Your objective
Copy out every line in the entries below that includes "first".

Given data
= Beginning of Section =

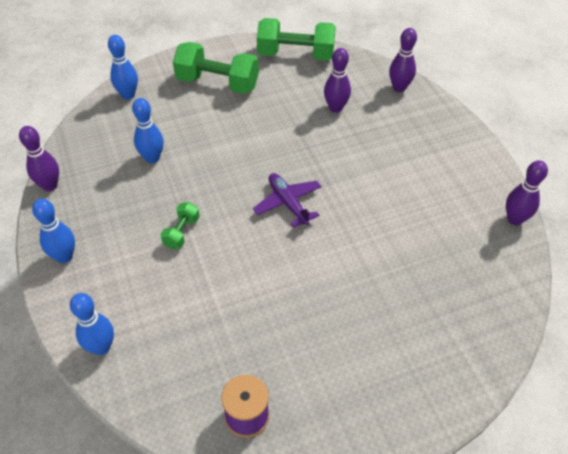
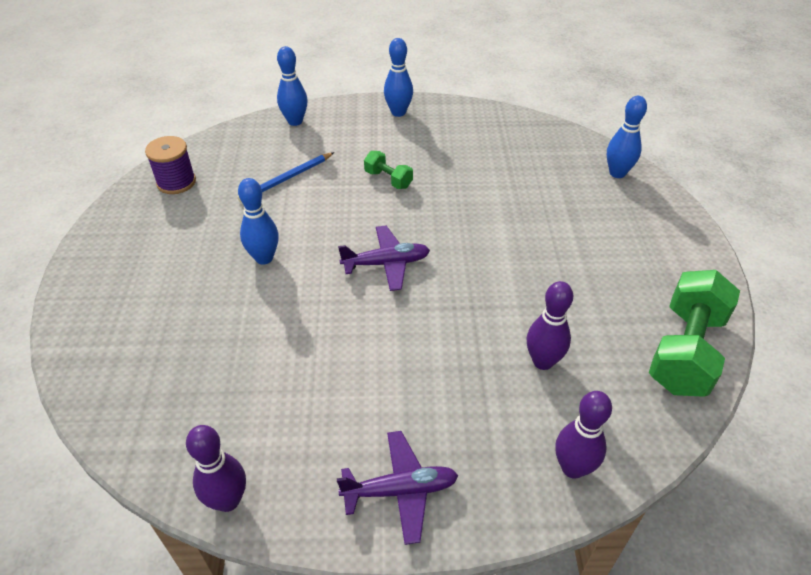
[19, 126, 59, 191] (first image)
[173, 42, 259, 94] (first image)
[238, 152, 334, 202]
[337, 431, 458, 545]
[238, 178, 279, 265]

= End of Section =

Reply
[19, 126, 59, 191] (first image)
[173, 42, 259, 94] (first image)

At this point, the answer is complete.